-- Opening Marker --

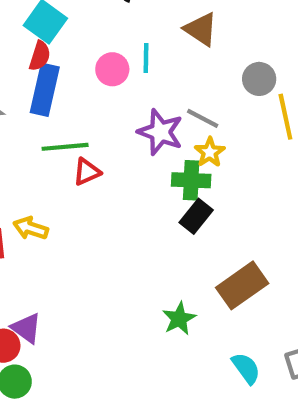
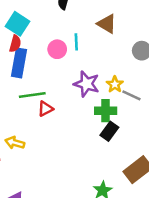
gray line: (203, 118) -> (131, 95), moved
yellow star: (210, 152) -> (115, 84), moved

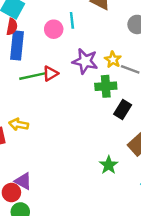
red triangle: (45, 109) -> (50, 74), moved
black rectangle: (109, 131) -> (123, 109), moved

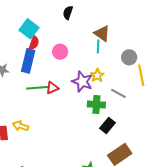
cyan line: (72, 20) -> (98, 46), moved
red semicircle: (12, 27) -> (34, 43), moved
yellow star: (113, 60) -> (97, 75), moved

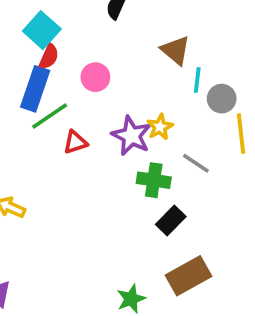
cyan line: (98, 46) -> (197, 80), moved
green line: (37, 88) -> (50, 116), moved, turned -35

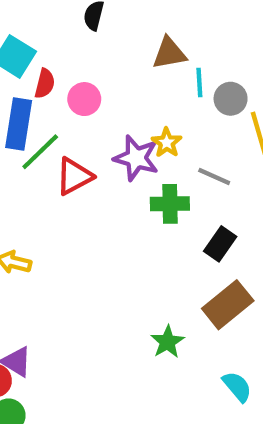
brown triangle: (176, 50) -> (169, 53), turned -40
red semicircle: (49, 57) -> (45, 83), moved
red triangle: (75, 142) -> (74, 176), size x1.4
black rectangle: (171, 221) -> (220, 244), moved

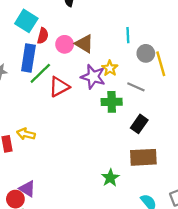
brown triangle: (169, 53) -> (84, 44), moved, turned 42
gray circle: (231, 99) -> (146, 53), moved
brown rectangle: (228, 305) -> (143, 157), turned 36

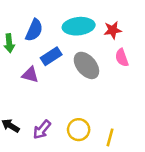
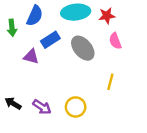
purple arrow: (42, 130) -> (42, 107), turned -96
yellow line: (110, 137) -> (110, 82), moved

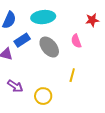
red star: (107, 16) -> (92, 20), moved
purple arrow: (42, 107) -> (15, 86), moved

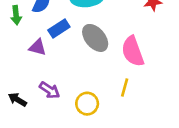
pink semicircle: (76, 41) -> (133, 51), moved, size x1.6
yellow line: (72, 75) -> (125, 88), moved

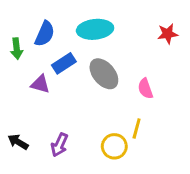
pink semicircle: (133, 51) -> (145, 89), size x0.6
purple arrow: (50, 90) -> (60, 145), moved, turned 80
yellow circle: (87, 104) -> (114, 146), moved

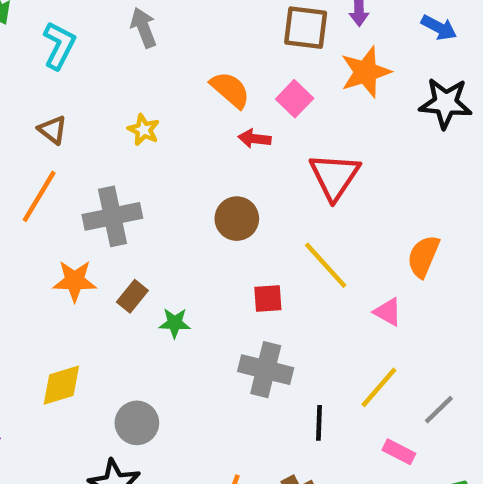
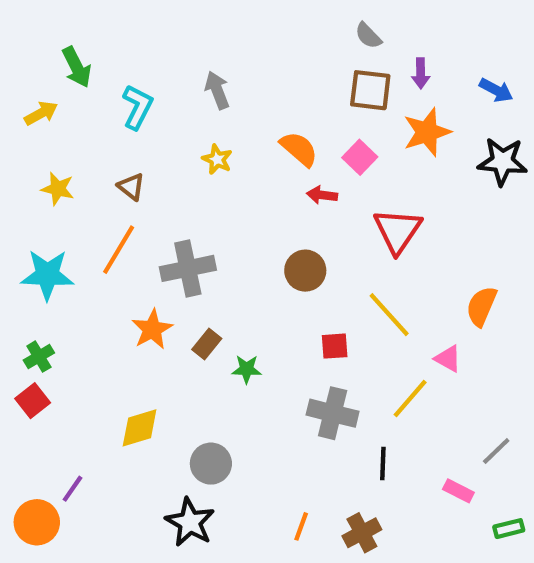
yellow star: (144, 130) -> (217, 159), moved
orange star: (75, 281) -> (152, 329), turned -30
yellow line: (379, 387) -> (410, 399), moved

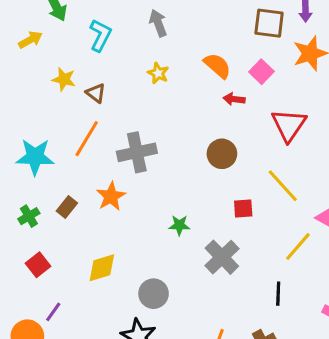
yellow star: (58, 189) -> (64, 79), moved
brown rectangle: (207, 344) -> (67, 207), moved
red square: (33, 401) -> (38, 265), moved
gray cross: (333, 413) -> (222, 257), moved, turned 32

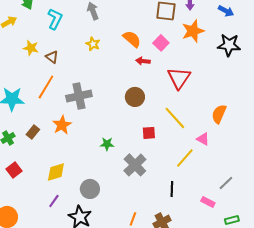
purple line: (53, 312) -> (54, 201), moved

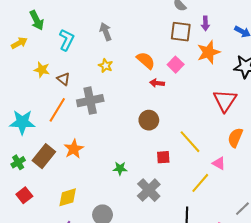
red triangle: (179, 78) -> (225, 101), moved
gray cross: (79, 96) -> (90, 101), moved
brown rectangle: (33, 132) -> (44, 156), size x1.6

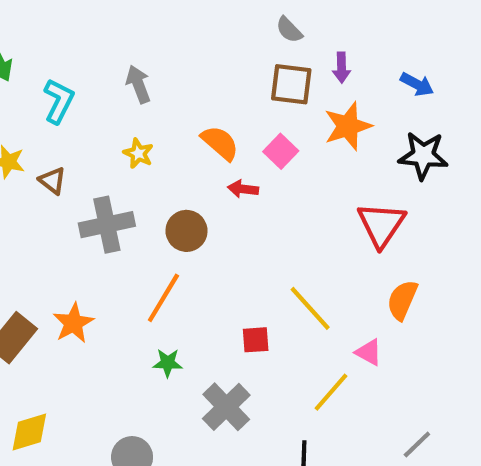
orange line: (57, 110) -> (163, 298), moved
brown circle: (149, 120) -> (186, 231), moved
yellow diamond: (68, 197) -> (29, 432), moved

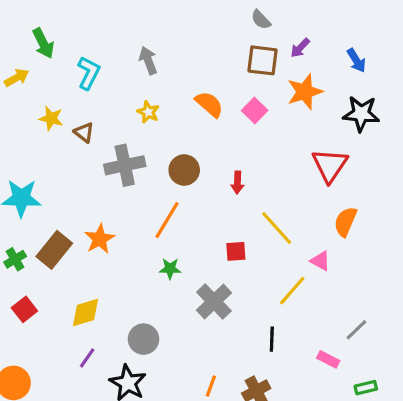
purple arrow: (342, 67) -> (300, 48), turned 45
blue arrow: (417, 84) -> (356, 60), turned 30
red arrow: (243, 189) -> (237, 183), moved, turned -95
yellow diamond: (29, 432) -> (86, 312), moved

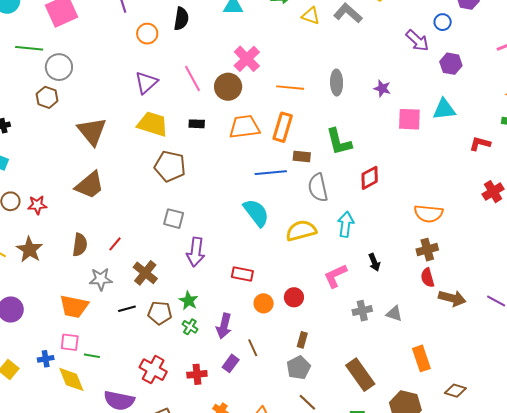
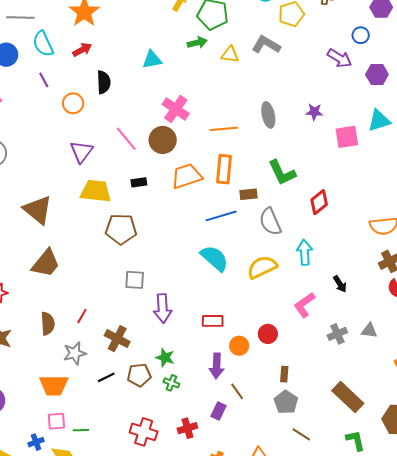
purple arrow: (224, 326) -> (217, 366), moved

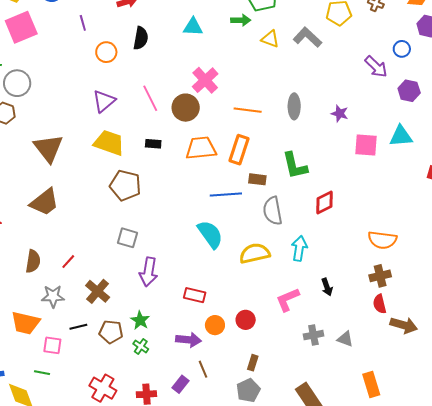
purple arrow: (217, 366) -> (189, 340), turned -100
pink square: (56, 421) -> (52, 345), moved

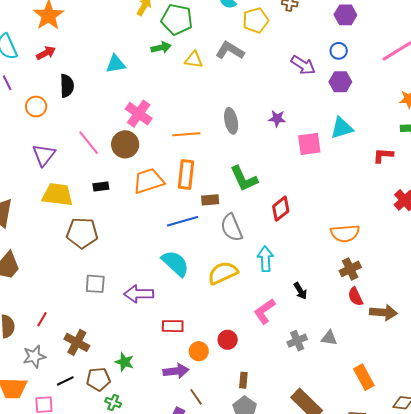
blue circle: (402, 49) -> (339, 51), moved
purple arrow: (149, 272) -> (139, 294), moved, turned 92
green cross: (141, 346) -> (113, 403), moved

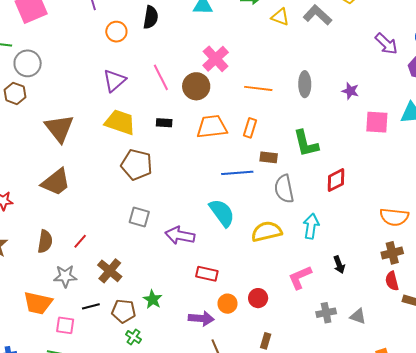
orange rectangle: (186, 174) -> (250, 128), size x0.7

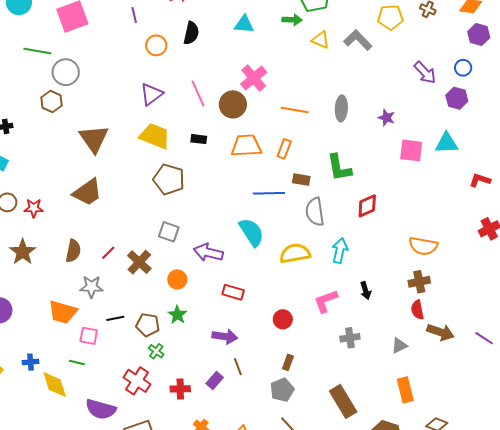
brown cross: (110, 271) -> (139, 262), moved
orange circle: (228, 304) -> (177, 279), moved
gray triangle: (358, 316) -> (399, 346), moved, turned -48

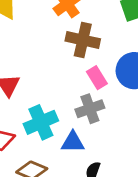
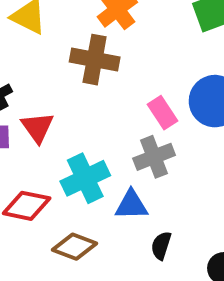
brown cross: (83, 40) -> (95, 60), moved

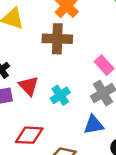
cyan cross: (85, 178) -> (60, 95), moved, size x0.7

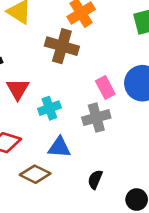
blue triangle: (94, 125) -> (59, 147), moved

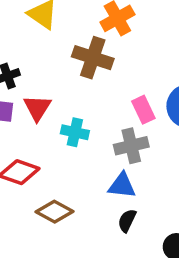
cyan cross: (49, 108) -> (75, 132), turned 30
blue triangle: (59, 147) -> (122, 186), moved

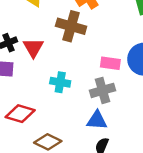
red triangle: (37, 108) -> (33, 48), moved
pink rectangle: (143, 110) -> (110, 63), turned -54

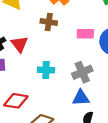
brown cross: (71, 26) -> (49, 22), size x0.7
pink rectangle: (110, 63) -> (85, 34), moved

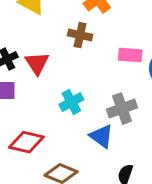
cyan cross: (46, 70) -> (71, 102), turned -35
blue triangle: (81, 98) -> (101, 136), moved, turned 36

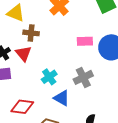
brown cross: (80, 35) -> (31, 33), moved
blue triangle: (101, 136) -> (62, 98), moved

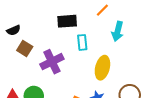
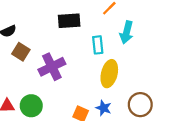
cyan rectangle: (82, 42) -> (98, 45), moved

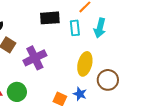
cyan rectangle: (98, 45) -> (75, 28), moved
brown circle: (140, 105) -> (108, 80), moved

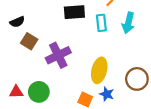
yellow ellipse: (85, 64) -> (99, 70), moved

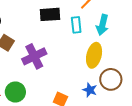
yellow ellipse: (99, 70) -> (94, 55), moved
blue star: (107, 94) -> (90, 90), moved

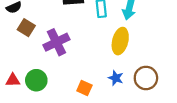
brown circle: (111, 79) -> (146, 78), moved

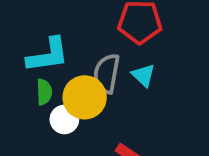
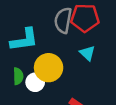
gray semicircle: (107, 73) -> (63, 20), moved
green semicircle: (44, 92) -> (18, 76), moved

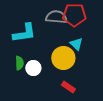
gray semicircle: (63, 20) -> (56, 17), turned 85
yellow circle: (49, 68) -> (63, 58), moved

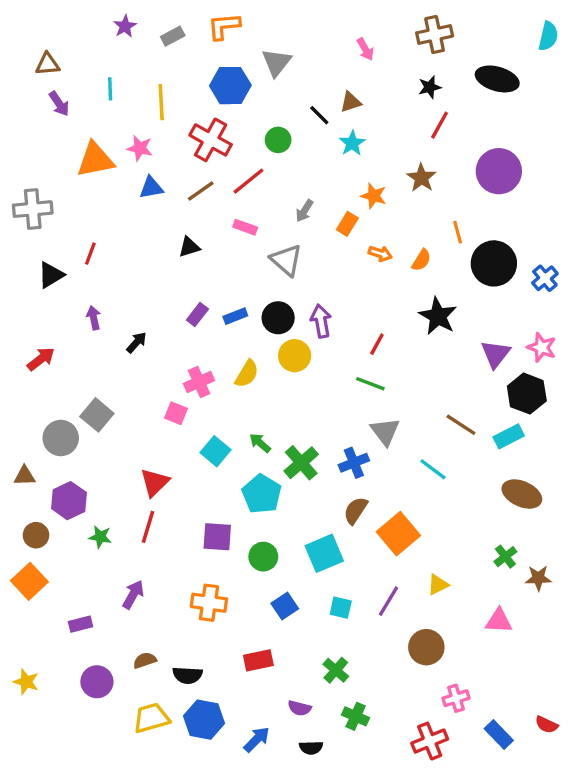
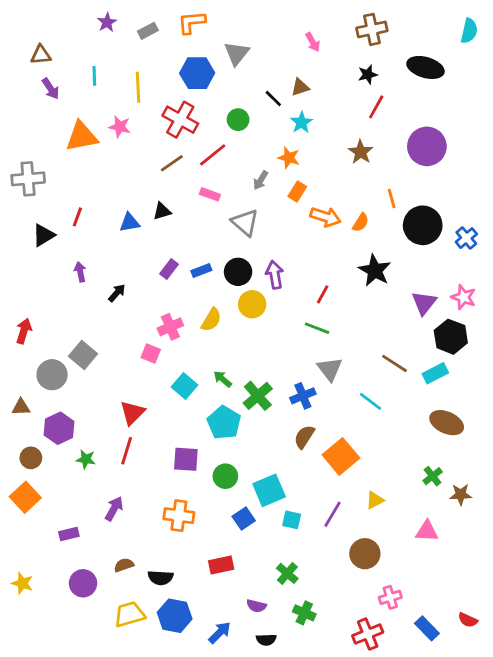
blue triangle: (151, 188) -> (130, 223), moved
orange star: (374, 196) -> (289, 158), moved
orange arrow: (380, 254) -> (325, 217), size x1.5
red arrow: (41, 359) -> (24, 331), moved, turned -35
cyan square: (324, 553) -> (269, 490), moved

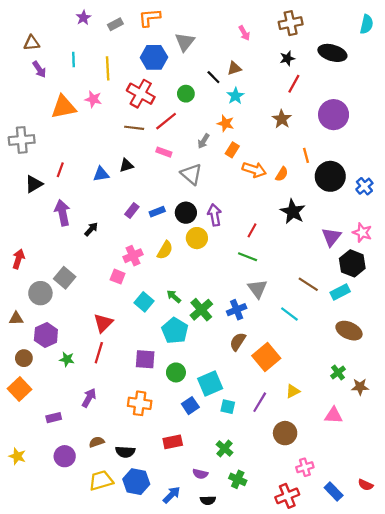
brown line: (172, 163) -> (134, 128), turned 42
purple arrow: (80, 272) -> (62, 213), size x1.6

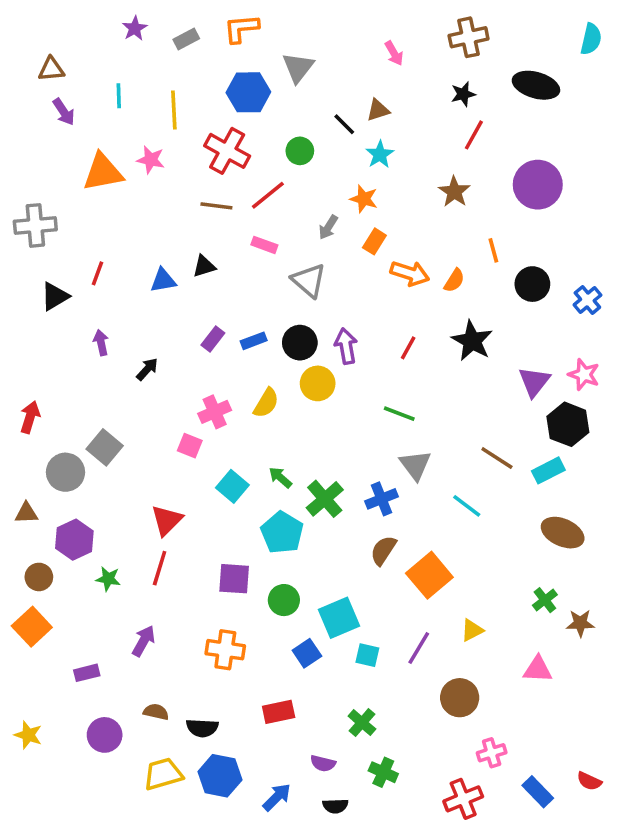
black circle: (330, 176) -> (532, 284), size x0.7
purple arrow: (62, 213) -> (101, 343), size x0.6
red line: (252, 230) -> (408, 348), moved
brown semicircle: (97, 442) -> (156, 712), turned 32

-- Closing Marker --

▸ **What to produce**: The entries are to be transcribed word for word, without their images.

▸ **Output of the exercise**:
gray line: (203, 118) -> (131, 95), moved
yellow star: (210, 152) -> (115, 84), moved

red triangle: (45, 109) -> (50, 74), moved
black rectangle: (109, 131) -> (123, 109), moved

cyan line: (72, 20) -> (98, 46), moved
red semicircle: (12, 27) -> (34, 43), moved
yellow star: (113, 60) -> (97, 75), moved

cyan line: (98, 46) -> (197, 80), moved
green line: (37, 88) -> (50, 116), moved, turned -35

brown triangle: (176, 50) -> (169, 53), turned -40
red semicircle: (49, 57) -> (45, 83), moved
red triangle: (75, 142) -> (74, 176), size x1.4
black rectangle: (171, 221) -> (220, 244), moved

brown triangle: (169, 53) -> (84, 44), moved, turned 42
gray circle: (231, 99) -> (146, 53), moved
brown rectangle: (228, 305) -> (143, 157), turned 36

purple arrow: (42, 130) -> (42, 107), turned -96
yellow line: (110, 137) -> (110, 82), moved

red star: (107, 16) -> (92, 20), moved
purple arrow: (42, 107) -> (15, 86), moved

pink semicircle: (76, 41) -> (133, 51), moved, size x1.6
yellow line: (72, 75) -> (125, 88), moved

pink semicircle: (133, 51) -> (145, 89), size x0.6
purple arrow: (50, 90) -> (60, 145), moved, turned 80
yellow circle: (87, 104) -> (114, 146), moved

yellow star: (144, 130) -> (217, 159), moved
orange star: (75, 281) -> (152, 329), turned -30
yellow line: (379, 387) -> (410, 399), moved

yellow star: (58, 189) -> (64, 79), moved
brown rectangle: (207, 344) -> (67, 207), moved
red square: (33, 401) -> (38, 265), moved
gray cross: (333, 413) -> (222, 257), moved, turned 32

purple line: (53, 312) -> (54, 201), moved

red triangle: (179, 78) -> (225, 101), moved
gray cross: (79, 96) -> (90, 101), moved
brown rectangle: (33, 132) -> (44, 156), size x1.6

orange line: (57, 110) -> (163, 298), moved
brown circle: (149, 120) -> (186, 231), moved
yellow diamond: (68, 197) -> (29, 432), moved

purple arrow: (342, 67) -> (300, 48), turned 45
blue arrow: (417, 84) -> (356, 60), turned 30
red arrow: (243, 189) -> (237, 183), moved, turned -95
yellow diamond: (29, 432) -> (86, 312), moved

purple arrow: (224, 326) -> (217, 366), moved

purple arrow: (217, 366) -> (189, 340), turned -100
pink square: (56, 421) -> (52, 345), moved

blue circle: (402, 49) -> (339, 51), moved
purple arrow: (149, 272) -> (139, 294), moved, turned 92
green cross: (141, 346) -> (113, 403), moved

orange rectangle: (186, 174) -> (250, 128), size x0.7

brown cross: (110, 271) -> (139, 262), moved
orange circle: (228, 304) -> (177, 279), moved
gray triangle: (358, 316) -> (399, 346), moved, turned -48

brown cross: (83, 40) -> (95, 60), moved

cyan cross: (85, 178) -> (60, 95), moved, size x0.7

blue triangle: (94, 125) -> (59, 147), moved

cyan cross: (49, 108) -> (75, 132), turned 30
blue triangle: (59, 147) -> (122, 186), moved

red triangle: (37, 108) -> (33, 48), moved
pink rectangle: (143, 110) -> (110, 63), turned -54

brown cross: (71, 26) -> (49, 22), size x0.7
pink rectangle: (110, 63) -> (85, 34), moved

cyan cross: (46, 70) -> (71, 102), turned -35
blue triangle: (81, 98) -> (101, 136), moved, turned 36

brown cross: (80, 35) -> (31, 33), moved
blue triangle: (101, 136) -> (62, 98), moved

cyan rectangle: (82, 42) -> (98, 45), moved

cyan rectangle: (98, 45) -> (75, 28), moved
brown circle: (140, 105) -> (108, 80), moved

yellow ellipse: (85, 64) -> (99, 70), moved

yellow ellipse: (99, 70) -> (94, 55), moved
blue star: (107, 94) -> (90, 90), moved

brown circle: (111, 79) -> (146, 78), moved

gray semicircle: (107, 73) -> (63, 20), moved
green semicircle: (44, 92) -> (18, 76), moved

gray semicircle: (63, 20) -> (56, 17), turned 85
yellow circle: (49, 68) -> (63, 58), moved

blue triangle: (151, 188) -> (130, 223), moved
orange star: (374, 196) -> (289, 158), moved
orange arrow: (380, 254) -> (325, 217), size x1.5
red arrow: (41, 359) -> (24, 331), moved, turned -35
cyan square: (324, 553) -> (269, 490), moved

brown line: (172, 163) -> (134, 128), turned 42
purple arrow: (80, 272) -> (62, 213), size x1.6

black circle: (330, 176) -> (532, 284), size x0.7
purple arrow: (62, 213) -> (101, 343), size x0.6
red line: (252, 230) -> (408, 348), moved
brown semicircle: (97, 442) -> (156, 712), turned 32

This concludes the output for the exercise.